**WHAT IS BEING ASKED**
Find the lines in the records that carry the word "lime". Copy each one.
= Beginning of Section =
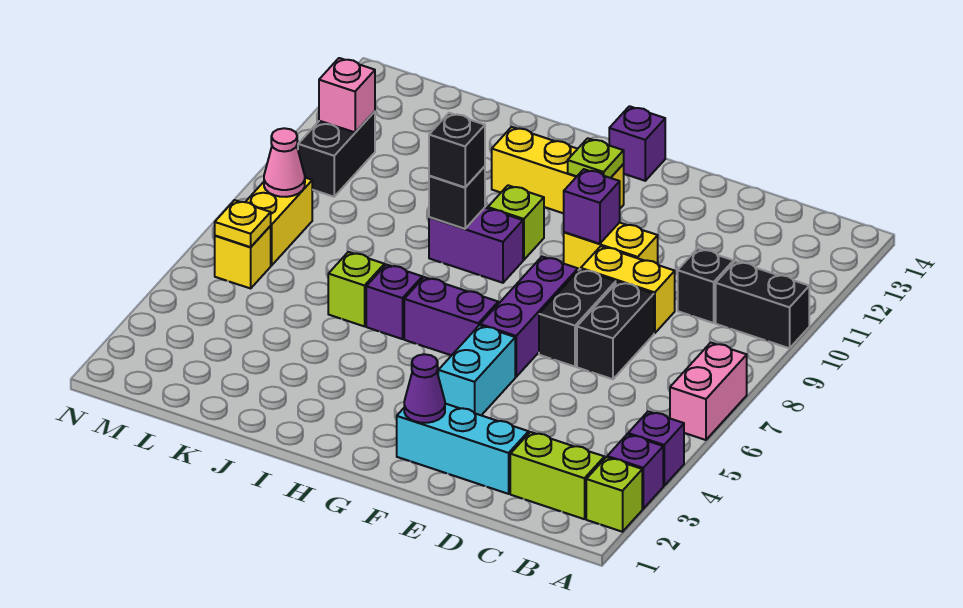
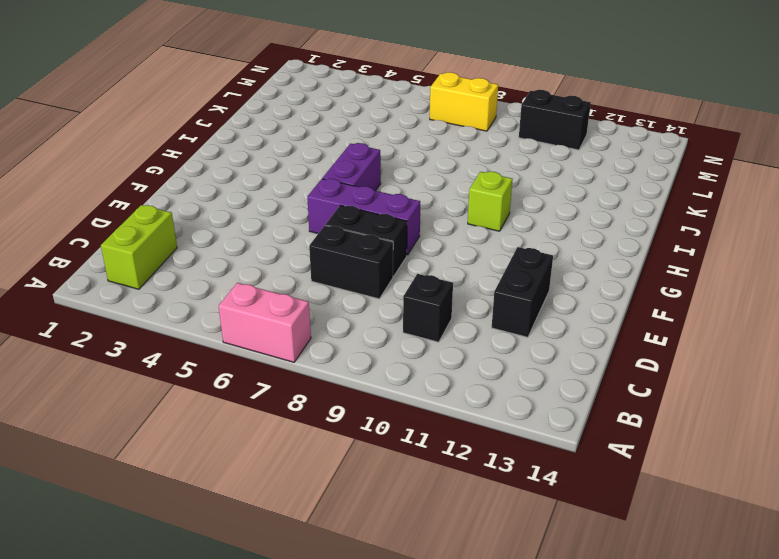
black brick D12:E12 level 1 -> black brick A10:B10 level 1
none -> lime brick A2 level 1
none -> purple brick A3 level 1
none -> purple brick A4 level 1
none -> cyan brick D2:F2 level 1

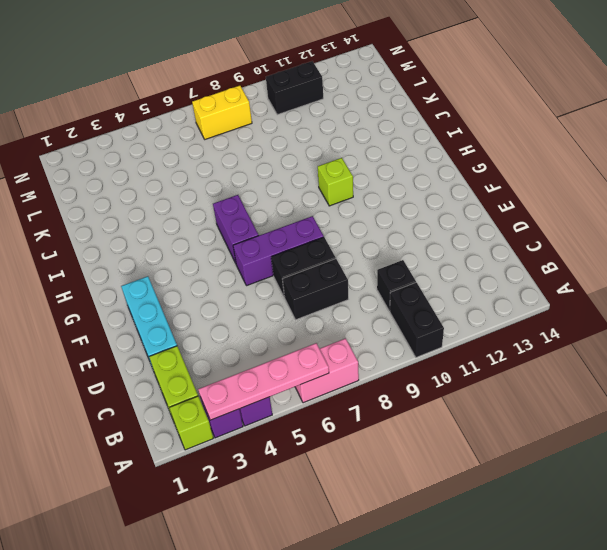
pink plate A3:A6 level 2 -> none
none -> yellow brick D9:E9 level 1
none -> yellow brick E10:F10 level 1
none -> cyan brick F4:F5 level 1
none -> yellow brick G12:I12 level 1

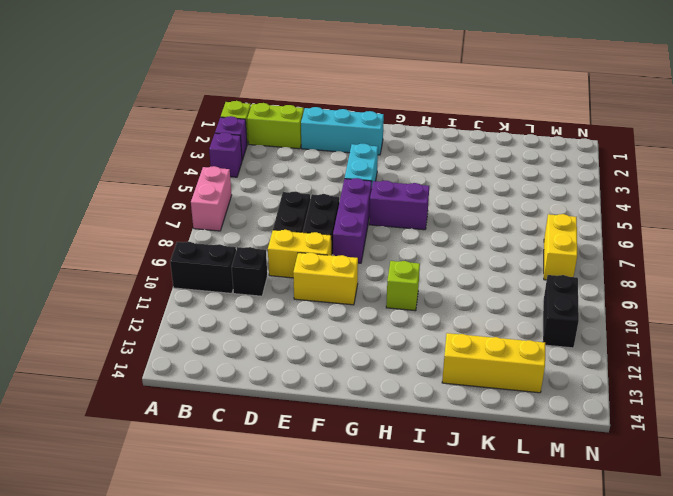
yellow brick J13:L13 level 1 -> yellow brick G12:I12 level 1
none -> purple brick G14 level 1
none -> purple brick H9:I9 level 1
none -> purple brick I6 level 1
none -> lime brick J6 level 1

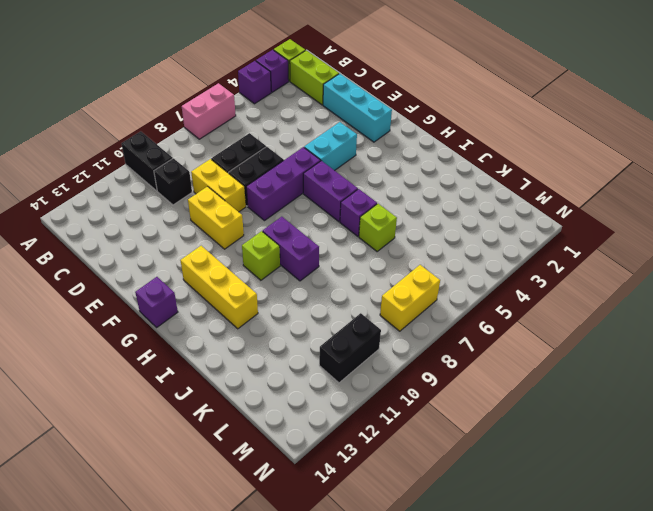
none -> yellow brick M6 level 1
none -> purple cone F2 level 2
none -> purple brick F10 level 2
none -> lime plate G12 level 2

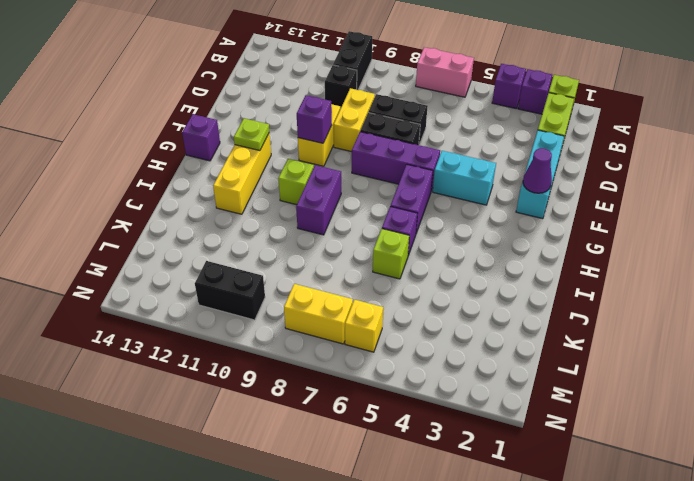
none -> black brick I9 level 2
none -> yellow plate M6 level 2
none -> pink cone M8 level 2
none -> pink brick M11 level 2

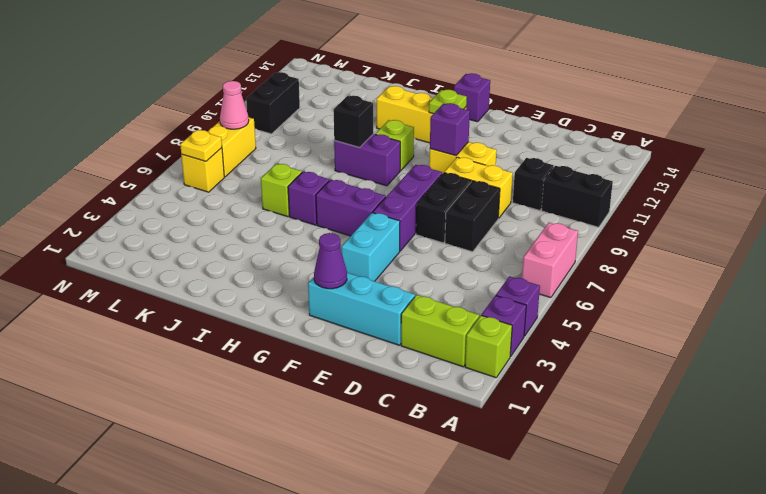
none -> pink brick M11 level 2
none -> black brick I9 level 3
= End of Section =
**SOLUTION TO THE PROBLEM**
none -> lime brick A2 level 1
none -> lime brick J6 level 1
none -> lime plate G12 level 2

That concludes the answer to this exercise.